Task statement. Lines to return, exactly: from the line with "LUX1 pin SDA: A4 -> D5" to the line with "LUX1 pin VCC: GND -> 5V" in the entries below, both included.

Supplied records.
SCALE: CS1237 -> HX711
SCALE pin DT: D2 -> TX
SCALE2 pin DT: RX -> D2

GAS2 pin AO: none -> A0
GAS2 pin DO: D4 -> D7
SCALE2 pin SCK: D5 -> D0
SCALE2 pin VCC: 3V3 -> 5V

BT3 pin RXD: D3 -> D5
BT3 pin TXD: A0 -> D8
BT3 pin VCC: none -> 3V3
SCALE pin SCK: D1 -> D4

* * *

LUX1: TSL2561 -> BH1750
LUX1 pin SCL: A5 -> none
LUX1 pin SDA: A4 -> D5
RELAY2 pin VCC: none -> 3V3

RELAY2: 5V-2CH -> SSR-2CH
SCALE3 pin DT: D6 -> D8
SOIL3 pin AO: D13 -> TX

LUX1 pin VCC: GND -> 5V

* * *

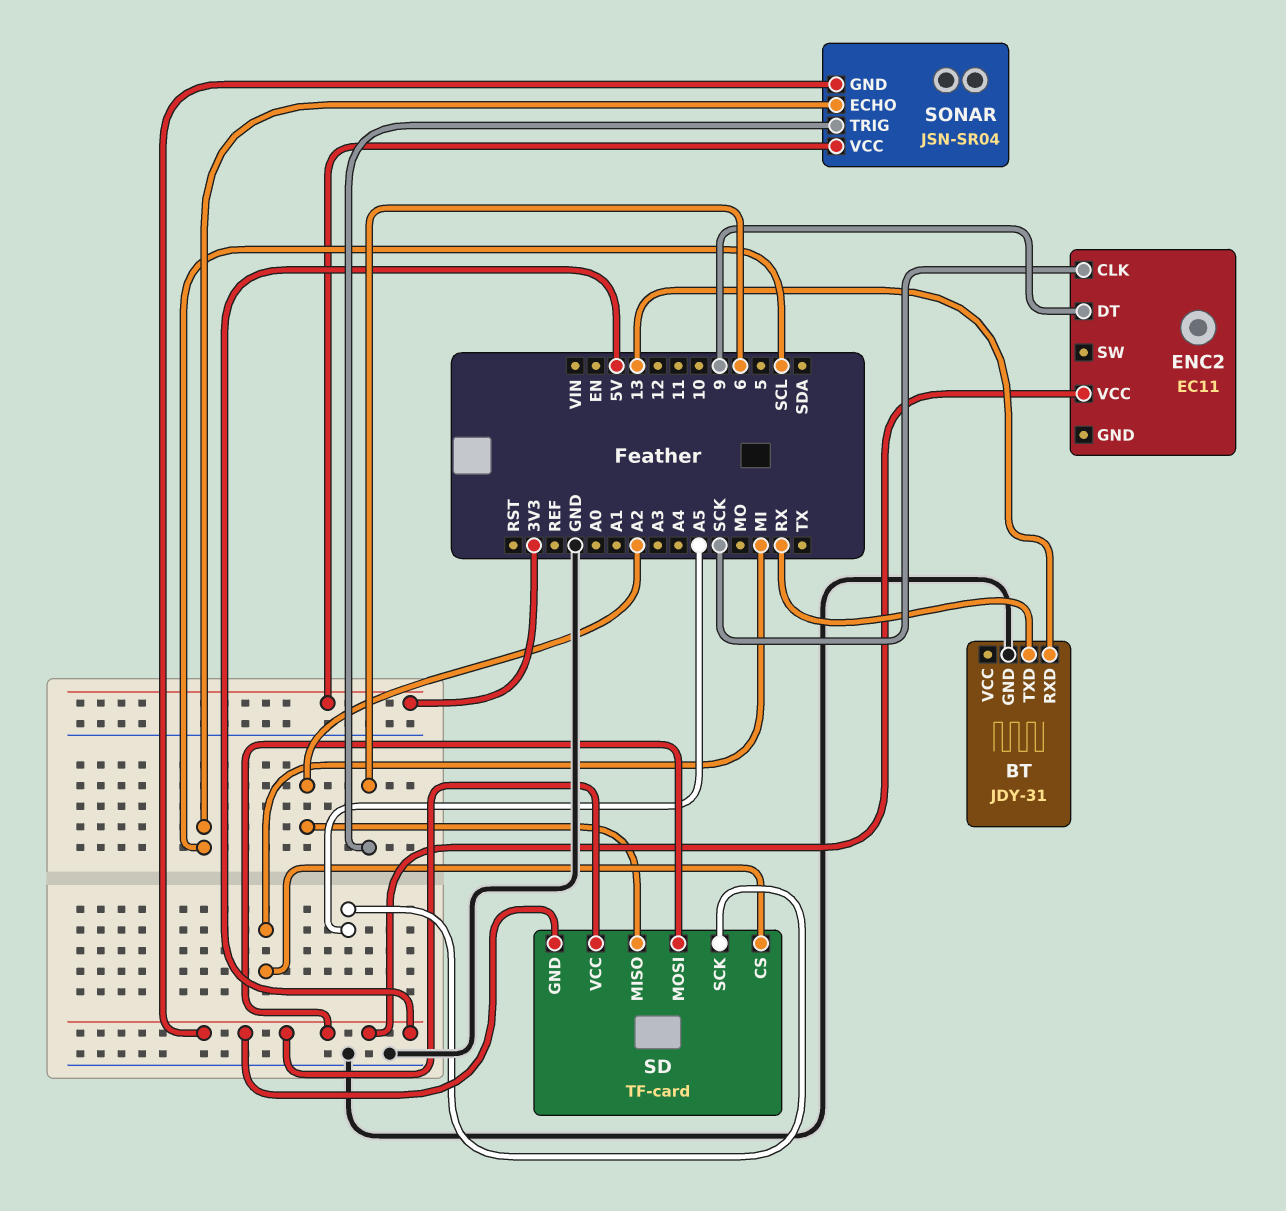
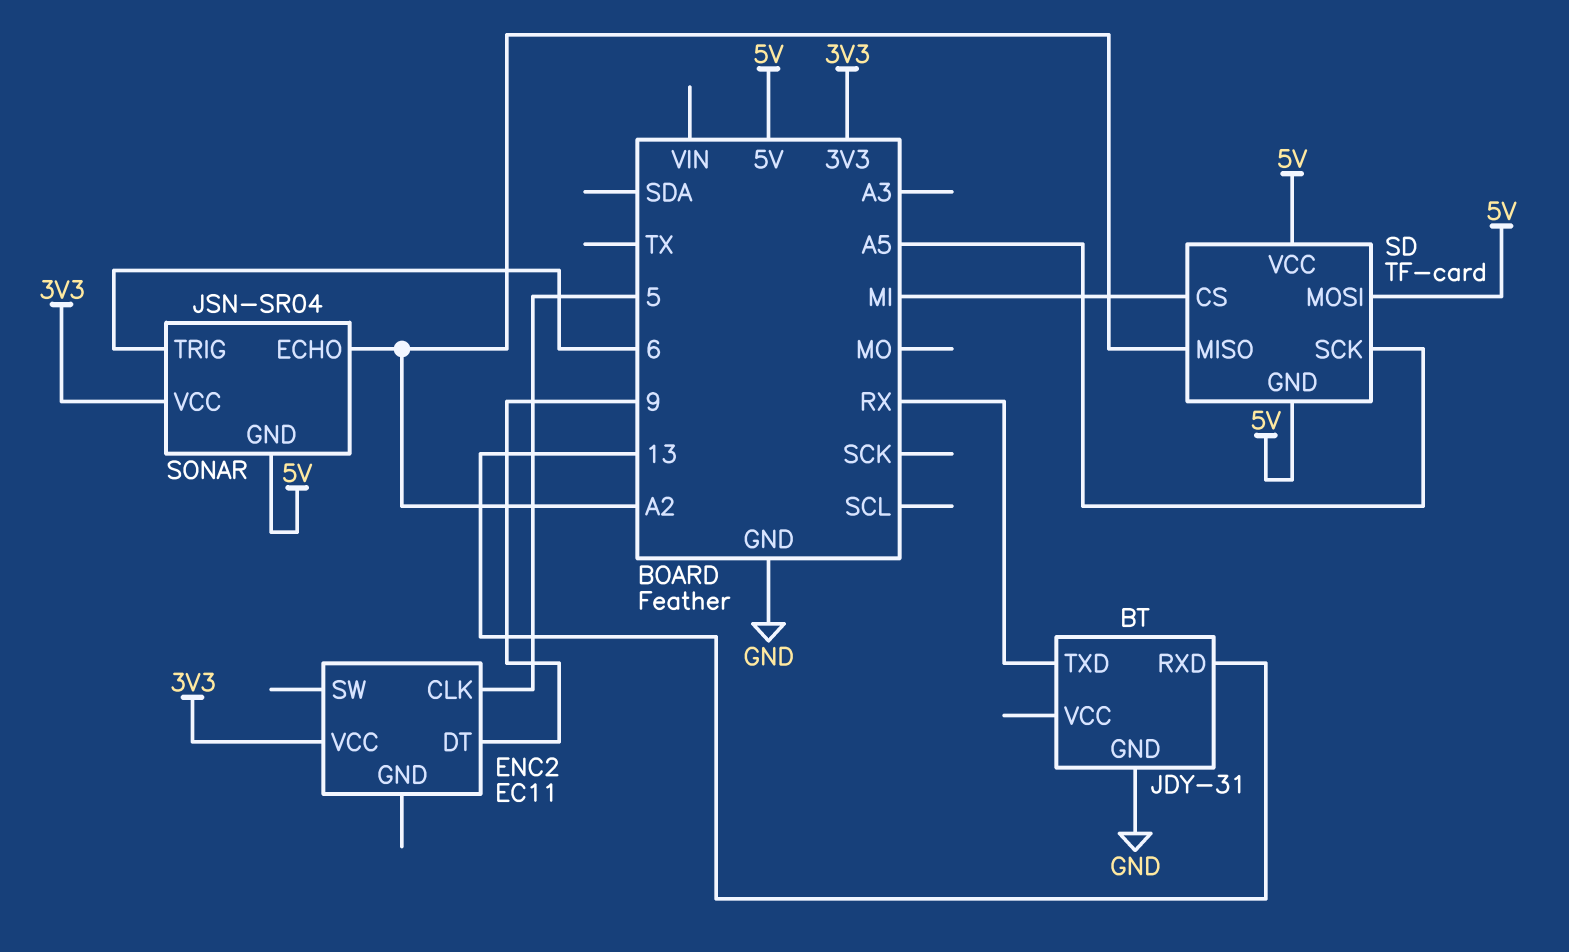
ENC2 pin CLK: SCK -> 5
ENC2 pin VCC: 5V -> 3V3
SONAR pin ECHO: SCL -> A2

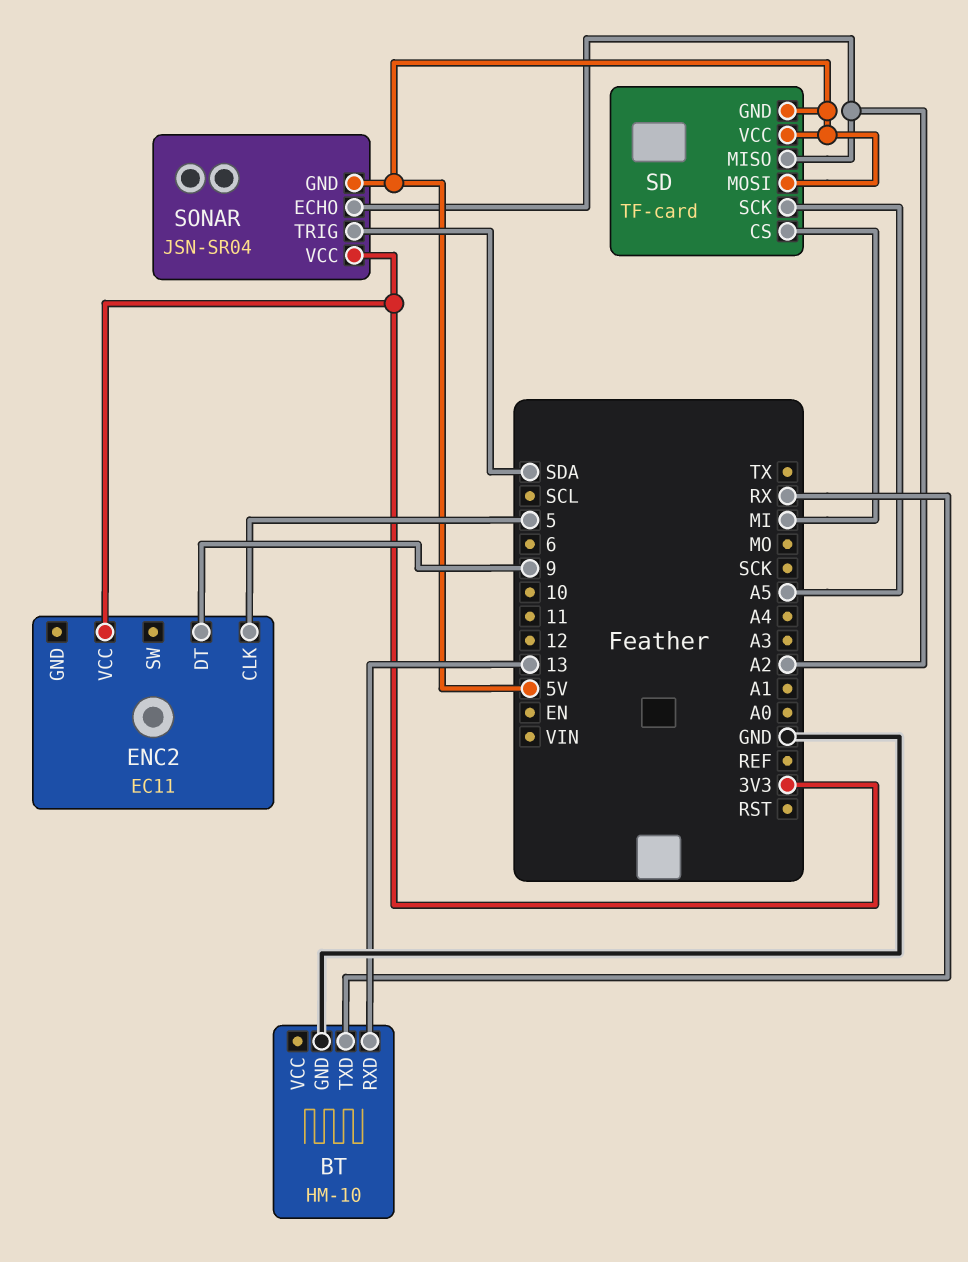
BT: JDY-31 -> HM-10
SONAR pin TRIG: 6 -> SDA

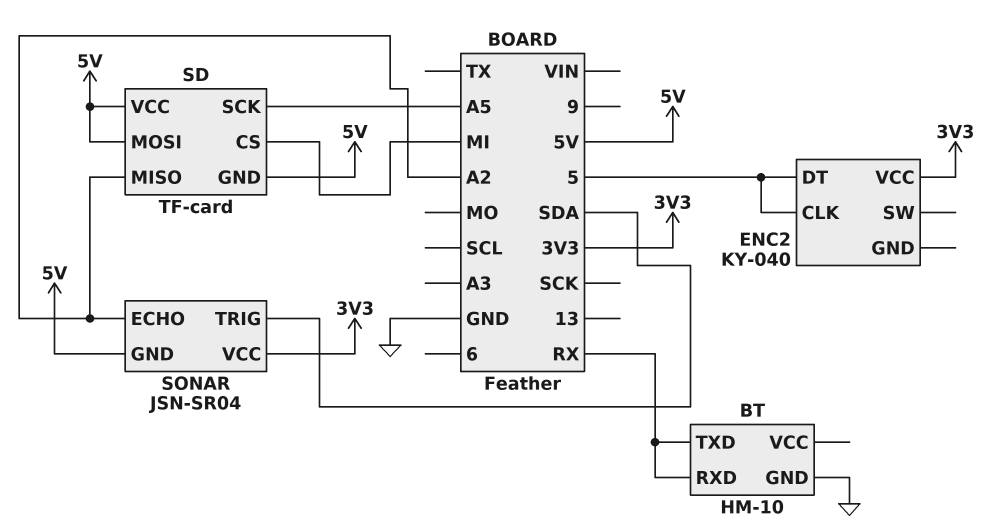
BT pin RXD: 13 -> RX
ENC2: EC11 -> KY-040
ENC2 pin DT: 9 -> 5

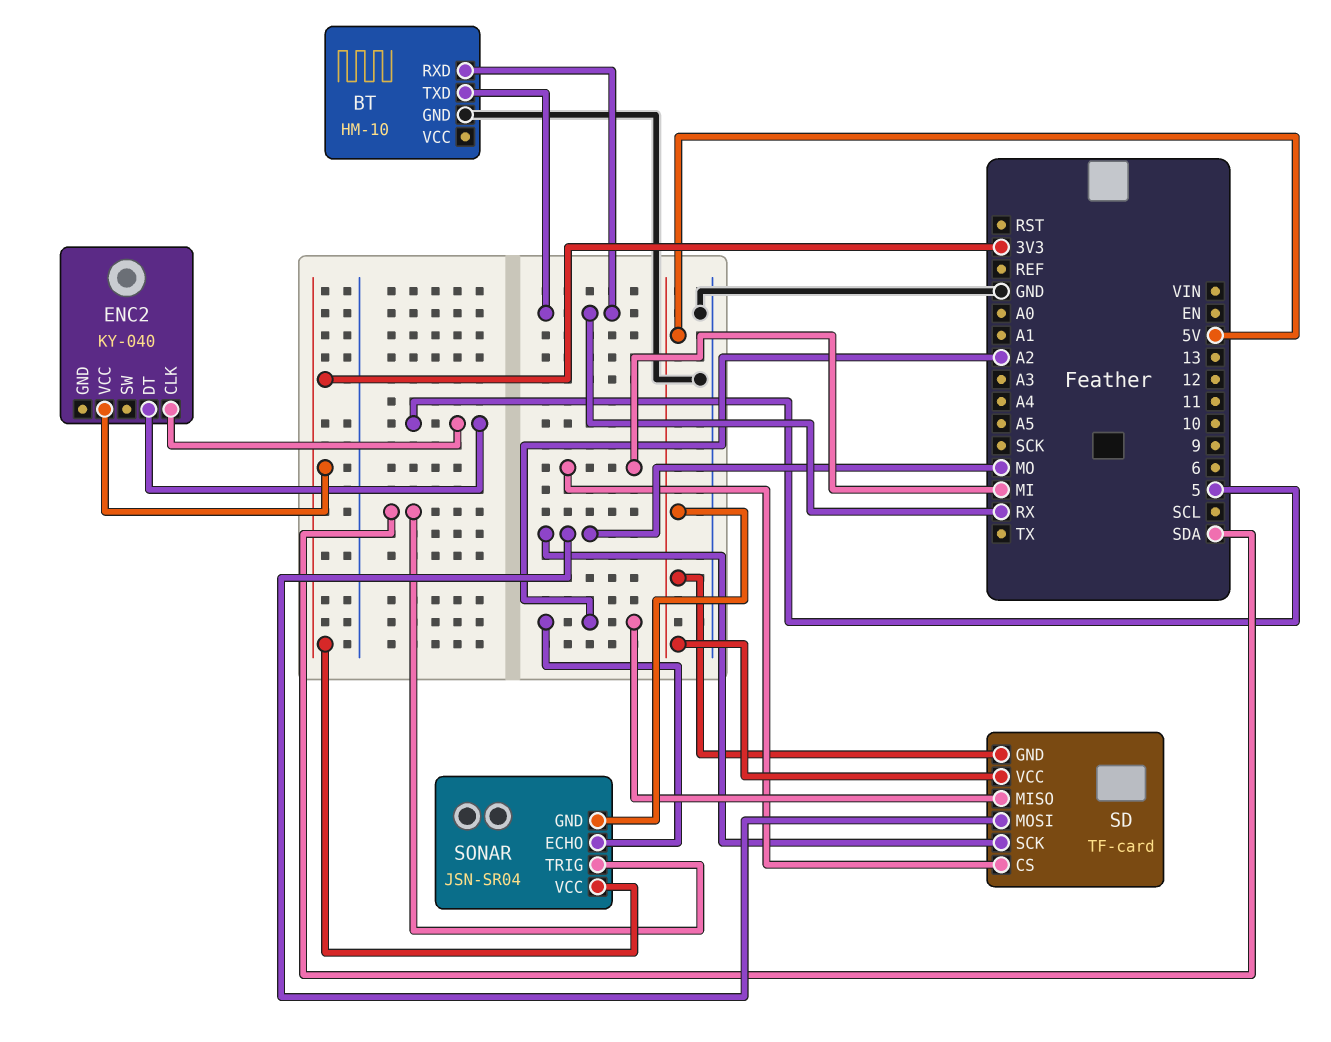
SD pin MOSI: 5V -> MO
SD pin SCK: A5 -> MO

Finished task.
LUX1 pin SDA: A4 -> D5
RELAY2 pin VCC: none -> 3V3

RELAY2: 5V-2CH -> SSR-2CH
SCALE3 pin DT: D6 -> D8
SOIL3 pin AO: D13 -> TX

LUX1 pin VCC: GND -> 5V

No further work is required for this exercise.